Segment Start: Exercise inputs

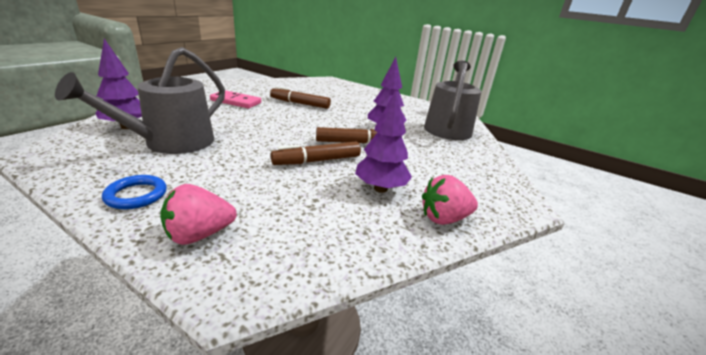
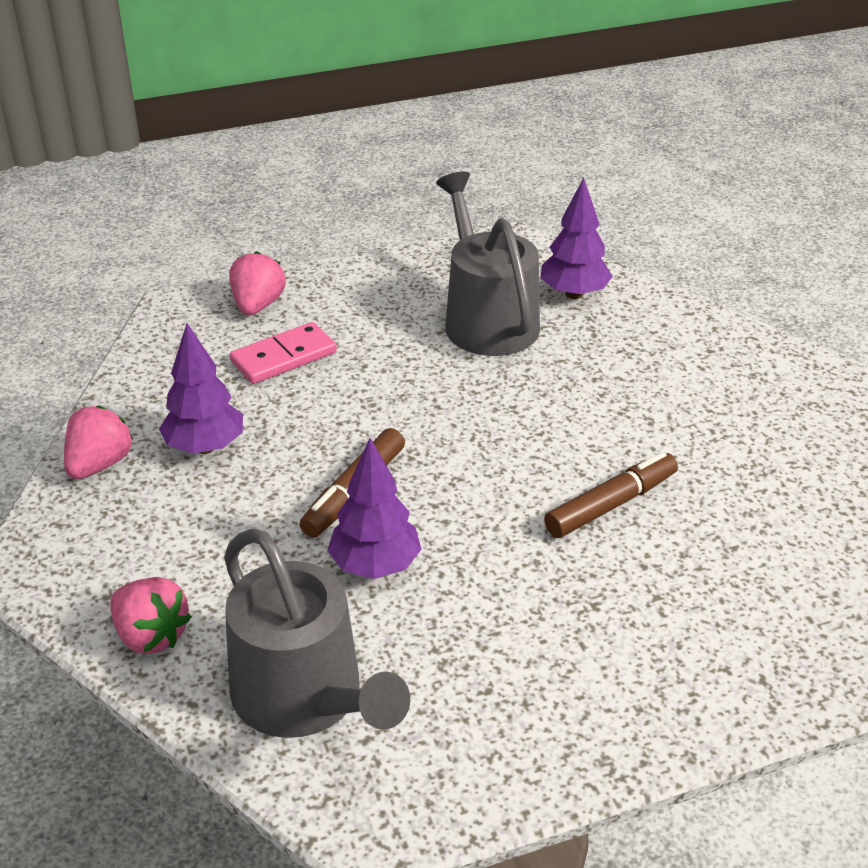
camera: 130 degrees right, 10 degrees up
(136, 195) = (362, 284): blue ring -> none
(236, 102) = (662, 416): pink domino -> pink domino (283, 357)
(317, 161) = (327, 424): brown marker -> none
(482, 158) = (151, 635): none -> pink strawberry

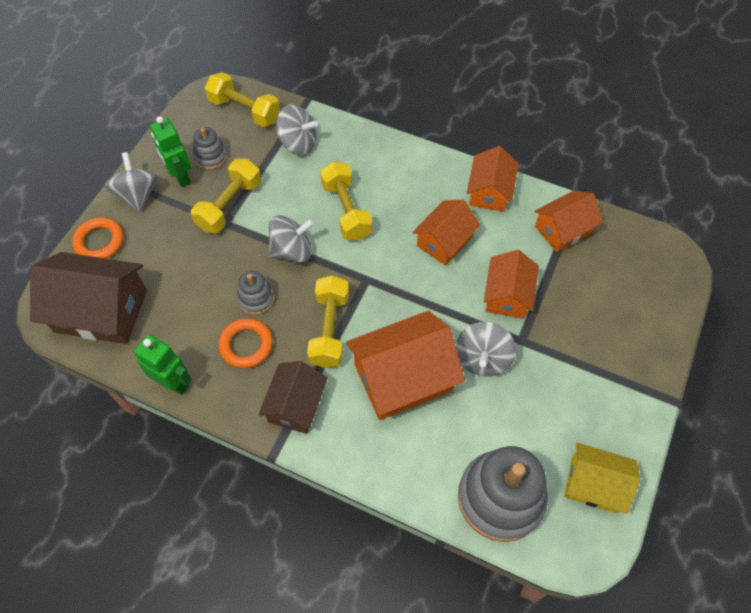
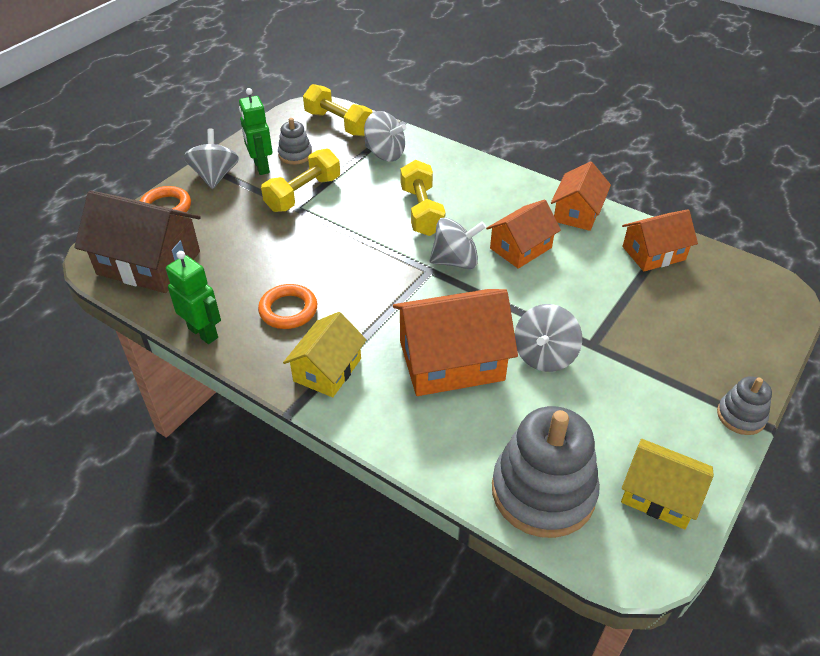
camera: 10 degrees right, 15 degrees down
(256, 298) = (309, 272): grey stacking toy -> grey stacking toy (741, 416)
(292, 251) = (357, 237): grey spinning top -> grey spinning top (455, 261)
(296, 405) = (327, 370): brown house -> yellow house
(329, 329) = (380, 308): yellow dumbbell -> none
(507, 295) = (582, 302): orange house -> none

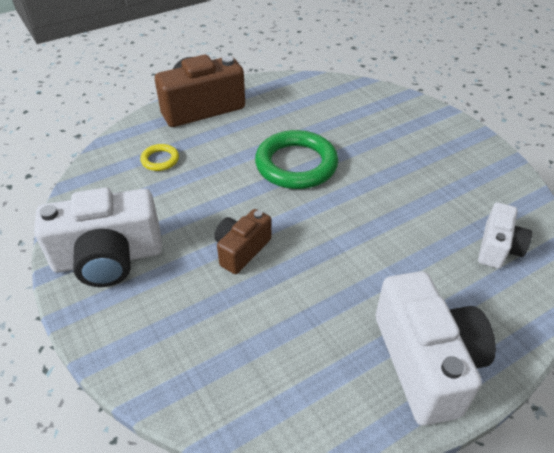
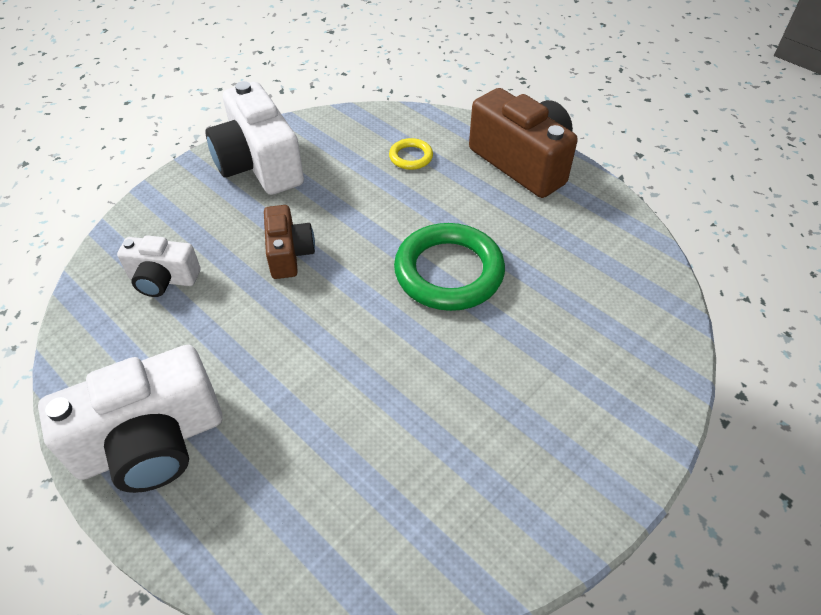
camera: 75 degrees right, 5 degrees up
(241, 250) = (289, 254): brown camera -> brown camera turned 60 degrees clockwise
(498, 248) = (351, 524): white camera -> white camera (163, 279)

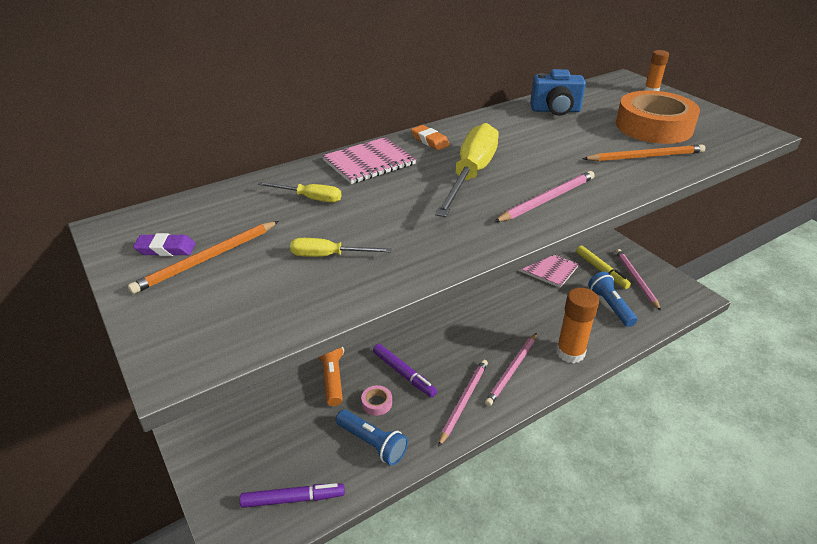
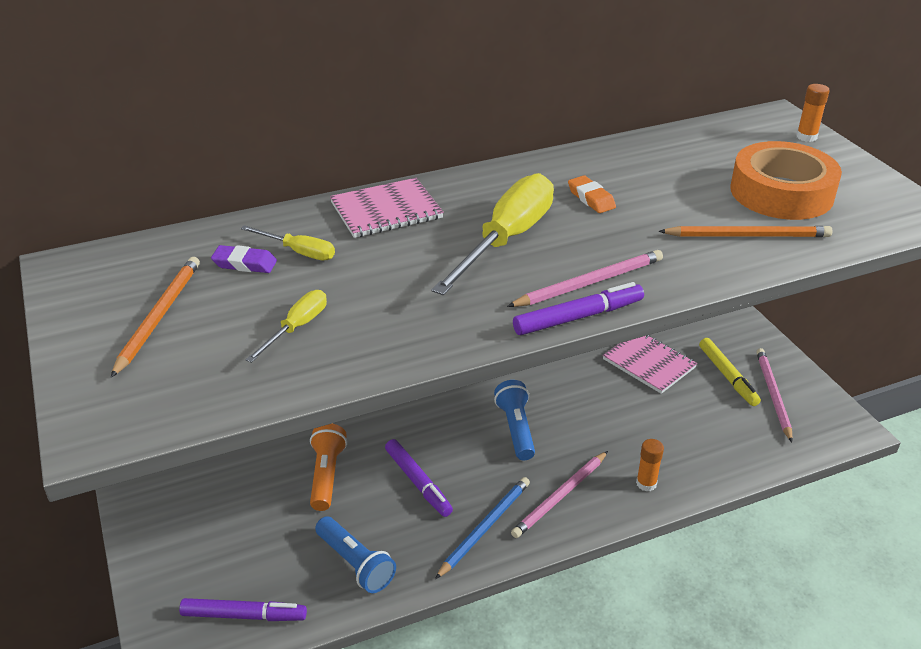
camera: 10 degrees right, 0 degrees up
(166, 249) = (117, 299): purple eraser -> purple eraser (245, 264)
(207, 259) = (159, 316): orange pencil -> orange pencil turned 135 degrees clockwise
(329, 256) = (297, 328): yellow screwdriver -> yellow screwdriver turned 105 degrees clockwise
(377, 403) = (374, 514): pink tape -> none
(430, 141) = (473, 187): orange eraser -> orange eraser (591, 198)
(464, 401) = (485, 527): pink pencil -> blue pencil
(550, 225) = (578, 317): none -> purple marker
(555, 110) = (657, 157): blue camera -> none
(570, 353) = (646, 483): orange glue stick -> orange glue stick, size x0.53
(610, 306) = (723, 427): blue flashlight -> blue flashlight (516, 428)

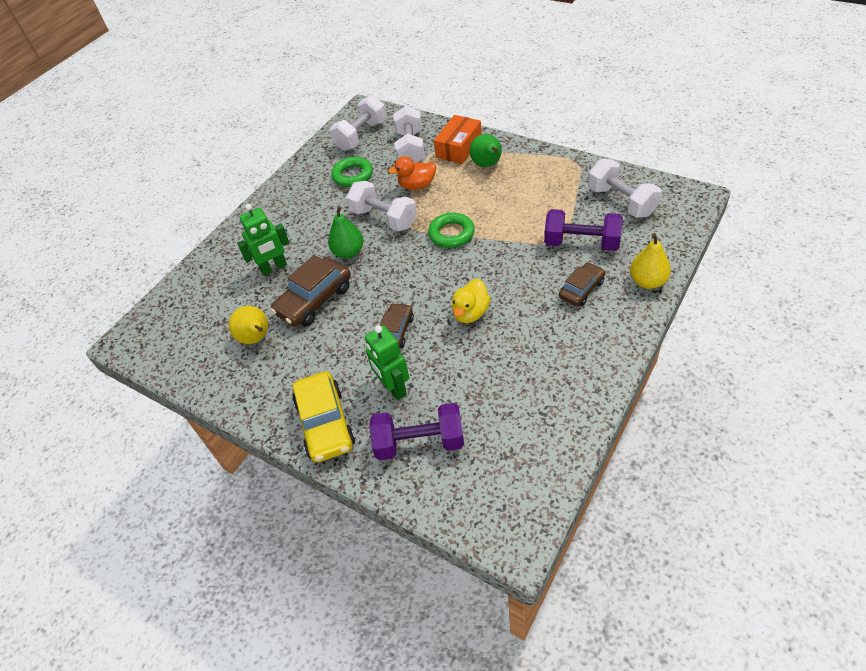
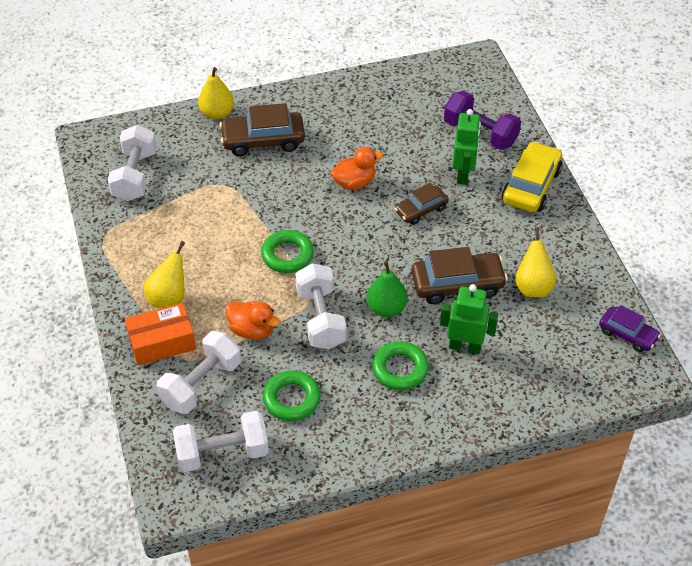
camera: 145 degrees left, 0 degrees up
(159, 356) = (627, 334): none -> purple car
(304, 229) = (400, 369): none -> green ring
(470, 313) = (354, 182): yellow duck -> orange duck
(487, 165) = (169, 298): green pear -> yellow pear
(581, 243) = (212, 169): purple dumbbell -> none
(581, 289) = (263, 140): brown car -> brown car, size x1.62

Segment End: Exercise inputs

(To do): Search the data above for the string "eraser" and return every line that has it.

(Output of the task):
(166, 249) = (117, 299): purple eraser -> purple eraser (245, 264)
(430, 141) = (473, 187): orange eraser -> orange eraser (591, 198)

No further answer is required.